Below are the entries to work from; restate word for word the portion that opens with the line containing "green padlock [624,226,648,273]" and closes with the line containing "orange house [451,241,564,354]", keeping both.

Data to examine:
*** Block opens ***

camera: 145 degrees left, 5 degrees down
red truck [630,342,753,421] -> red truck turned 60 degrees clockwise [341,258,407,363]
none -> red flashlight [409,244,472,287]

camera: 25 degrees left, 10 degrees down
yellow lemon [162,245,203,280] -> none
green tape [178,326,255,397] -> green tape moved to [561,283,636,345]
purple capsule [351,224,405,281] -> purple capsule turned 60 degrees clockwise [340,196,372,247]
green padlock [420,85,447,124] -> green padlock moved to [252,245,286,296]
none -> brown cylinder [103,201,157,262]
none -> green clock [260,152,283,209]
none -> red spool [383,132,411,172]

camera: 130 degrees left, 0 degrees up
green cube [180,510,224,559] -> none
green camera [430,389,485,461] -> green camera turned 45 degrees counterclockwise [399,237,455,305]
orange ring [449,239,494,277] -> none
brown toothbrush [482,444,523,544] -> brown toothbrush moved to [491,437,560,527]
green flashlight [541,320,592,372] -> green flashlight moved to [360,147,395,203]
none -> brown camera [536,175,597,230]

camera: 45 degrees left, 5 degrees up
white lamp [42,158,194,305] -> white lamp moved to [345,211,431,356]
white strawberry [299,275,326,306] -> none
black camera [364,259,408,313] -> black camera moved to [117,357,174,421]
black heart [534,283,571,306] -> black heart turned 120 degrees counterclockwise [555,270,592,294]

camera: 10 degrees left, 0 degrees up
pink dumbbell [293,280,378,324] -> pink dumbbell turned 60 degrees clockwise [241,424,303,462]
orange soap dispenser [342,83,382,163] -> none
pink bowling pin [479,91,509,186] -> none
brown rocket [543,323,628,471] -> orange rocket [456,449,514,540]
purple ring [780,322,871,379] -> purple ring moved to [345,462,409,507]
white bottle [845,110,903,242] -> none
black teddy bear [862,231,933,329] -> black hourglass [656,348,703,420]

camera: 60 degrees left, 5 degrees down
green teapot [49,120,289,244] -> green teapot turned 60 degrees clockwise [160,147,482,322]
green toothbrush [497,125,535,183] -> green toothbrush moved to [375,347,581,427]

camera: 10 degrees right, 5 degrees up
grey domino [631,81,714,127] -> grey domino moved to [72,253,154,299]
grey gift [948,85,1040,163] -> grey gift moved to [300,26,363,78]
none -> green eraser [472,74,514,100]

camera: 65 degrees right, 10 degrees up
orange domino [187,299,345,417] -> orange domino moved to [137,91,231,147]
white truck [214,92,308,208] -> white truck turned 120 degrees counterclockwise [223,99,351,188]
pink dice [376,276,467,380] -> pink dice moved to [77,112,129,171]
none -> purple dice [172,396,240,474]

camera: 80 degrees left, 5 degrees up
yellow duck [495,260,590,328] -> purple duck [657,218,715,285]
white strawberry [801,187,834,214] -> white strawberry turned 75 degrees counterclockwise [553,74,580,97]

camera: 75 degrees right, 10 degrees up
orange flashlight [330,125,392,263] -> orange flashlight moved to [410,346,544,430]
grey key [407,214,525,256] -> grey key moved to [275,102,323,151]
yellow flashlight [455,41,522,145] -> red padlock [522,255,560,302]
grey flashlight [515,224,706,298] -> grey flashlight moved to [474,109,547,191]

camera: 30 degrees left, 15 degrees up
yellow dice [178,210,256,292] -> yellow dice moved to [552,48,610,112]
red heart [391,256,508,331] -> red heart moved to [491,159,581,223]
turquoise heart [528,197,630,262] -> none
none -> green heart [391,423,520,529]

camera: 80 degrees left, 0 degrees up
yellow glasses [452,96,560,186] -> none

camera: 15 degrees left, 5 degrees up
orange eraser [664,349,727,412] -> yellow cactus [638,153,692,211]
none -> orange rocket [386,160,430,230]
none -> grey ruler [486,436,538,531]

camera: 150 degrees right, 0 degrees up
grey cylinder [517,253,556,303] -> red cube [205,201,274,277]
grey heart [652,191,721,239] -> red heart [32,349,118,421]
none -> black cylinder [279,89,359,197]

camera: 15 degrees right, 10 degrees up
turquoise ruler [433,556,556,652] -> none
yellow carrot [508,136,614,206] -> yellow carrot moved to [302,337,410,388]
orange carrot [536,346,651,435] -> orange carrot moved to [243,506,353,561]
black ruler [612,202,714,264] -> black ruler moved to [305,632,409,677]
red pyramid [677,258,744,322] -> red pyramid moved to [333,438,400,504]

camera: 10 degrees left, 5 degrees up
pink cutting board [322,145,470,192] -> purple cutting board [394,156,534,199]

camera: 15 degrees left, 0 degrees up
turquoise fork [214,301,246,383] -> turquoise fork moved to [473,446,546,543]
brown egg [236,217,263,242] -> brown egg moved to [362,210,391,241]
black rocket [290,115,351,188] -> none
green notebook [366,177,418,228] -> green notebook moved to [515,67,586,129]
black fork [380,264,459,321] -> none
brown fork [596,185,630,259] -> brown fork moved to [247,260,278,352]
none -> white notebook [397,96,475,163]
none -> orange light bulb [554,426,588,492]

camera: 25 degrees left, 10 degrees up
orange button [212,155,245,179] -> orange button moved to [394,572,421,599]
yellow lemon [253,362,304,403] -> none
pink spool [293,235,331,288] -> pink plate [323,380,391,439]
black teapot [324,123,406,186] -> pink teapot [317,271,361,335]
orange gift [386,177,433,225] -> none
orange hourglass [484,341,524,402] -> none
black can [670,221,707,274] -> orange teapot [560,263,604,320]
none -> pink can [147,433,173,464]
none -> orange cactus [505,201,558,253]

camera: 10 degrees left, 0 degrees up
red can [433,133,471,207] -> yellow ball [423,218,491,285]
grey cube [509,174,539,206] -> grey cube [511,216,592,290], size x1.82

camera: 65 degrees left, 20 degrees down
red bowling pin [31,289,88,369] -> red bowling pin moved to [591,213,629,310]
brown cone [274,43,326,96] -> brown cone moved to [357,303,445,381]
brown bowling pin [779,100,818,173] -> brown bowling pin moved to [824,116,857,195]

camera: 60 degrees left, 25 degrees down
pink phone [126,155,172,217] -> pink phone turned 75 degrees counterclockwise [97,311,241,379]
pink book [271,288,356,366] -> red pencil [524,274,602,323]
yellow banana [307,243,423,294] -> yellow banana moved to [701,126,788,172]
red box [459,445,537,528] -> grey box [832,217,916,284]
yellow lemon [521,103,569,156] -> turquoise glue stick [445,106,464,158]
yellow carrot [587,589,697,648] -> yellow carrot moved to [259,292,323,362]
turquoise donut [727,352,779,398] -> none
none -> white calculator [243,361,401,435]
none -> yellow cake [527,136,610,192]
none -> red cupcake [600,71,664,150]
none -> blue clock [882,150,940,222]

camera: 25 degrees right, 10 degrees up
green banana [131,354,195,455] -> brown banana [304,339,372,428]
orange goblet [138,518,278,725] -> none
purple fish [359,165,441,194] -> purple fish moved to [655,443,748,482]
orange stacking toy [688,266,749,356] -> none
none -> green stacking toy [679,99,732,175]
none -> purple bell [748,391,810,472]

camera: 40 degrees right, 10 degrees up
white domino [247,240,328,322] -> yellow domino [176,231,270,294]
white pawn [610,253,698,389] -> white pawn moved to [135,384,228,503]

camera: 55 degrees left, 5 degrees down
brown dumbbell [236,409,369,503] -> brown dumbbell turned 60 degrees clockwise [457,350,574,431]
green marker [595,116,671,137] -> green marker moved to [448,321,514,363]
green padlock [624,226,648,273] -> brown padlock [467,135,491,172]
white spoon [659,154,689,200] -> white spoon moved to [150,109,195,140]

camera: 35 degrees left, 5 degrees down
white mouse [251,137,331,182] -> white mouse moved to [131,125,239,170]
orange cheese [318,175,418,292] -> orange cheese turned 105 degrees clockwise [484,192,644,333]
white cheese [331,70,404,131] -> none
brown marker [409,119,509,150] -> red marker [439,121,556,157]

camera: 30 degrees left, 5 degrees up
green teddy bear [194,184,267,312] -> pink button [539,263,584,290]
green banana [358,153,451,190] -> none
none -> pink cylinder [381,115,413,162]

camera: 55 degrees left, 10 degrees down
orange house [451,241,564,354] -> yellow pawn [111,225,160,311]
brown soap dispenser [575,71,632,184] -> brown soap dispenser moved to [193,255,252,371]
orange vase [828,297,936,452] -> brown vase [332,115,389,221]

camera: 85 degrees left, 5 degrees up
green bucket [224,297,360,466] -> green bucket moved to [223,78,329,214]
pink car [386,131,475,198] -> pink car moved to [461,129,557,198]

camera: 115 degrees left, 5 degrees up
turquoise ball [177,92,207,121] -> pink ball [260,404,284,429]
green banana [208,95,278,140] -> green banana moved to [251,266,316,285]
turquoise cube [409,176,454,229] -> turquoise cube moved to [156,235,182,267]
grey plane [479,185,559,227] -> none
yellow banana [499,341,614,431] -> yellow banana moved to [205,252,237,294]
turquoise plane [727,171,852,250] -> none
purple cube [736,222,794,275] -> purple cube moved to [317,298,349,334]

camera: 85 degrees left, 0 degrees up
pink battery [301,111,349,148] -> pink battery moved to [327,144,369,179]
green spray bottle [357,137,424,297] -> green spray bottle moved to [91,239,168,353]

*** Block closes ***

Exercise response:
green padlock [624,226,648,273] -> brown padlock [467,135,491,172]
white spoon [659,154,689,200] -> white spoon moved to [150,109,195,140]

camera: 35 degrees left, 5 degrees down
white mouse [251,137,331,182] -> white mouse moved to [131,125,239,170]
orange cheese [318,175,418,292] -> orange cheese turned 105 degrees clockwise [484,192,644,333]
white cheese [331,70,404,131] -> none
brown marker [409,119,509,150] -> red marker [439,121,556,157]

camera: 30 degrees left, 5 degrees up
green teddy bear [194,184,267,312] -> pink button [539,263,584,290]
green banana [358,153,451,190] -> none
none -> pink cylinder [381,115,413,162]

camera: 55 degrees left, 10 degrees down
orange house [451,241,564,354] -> yellow pawn [111,225,160,311]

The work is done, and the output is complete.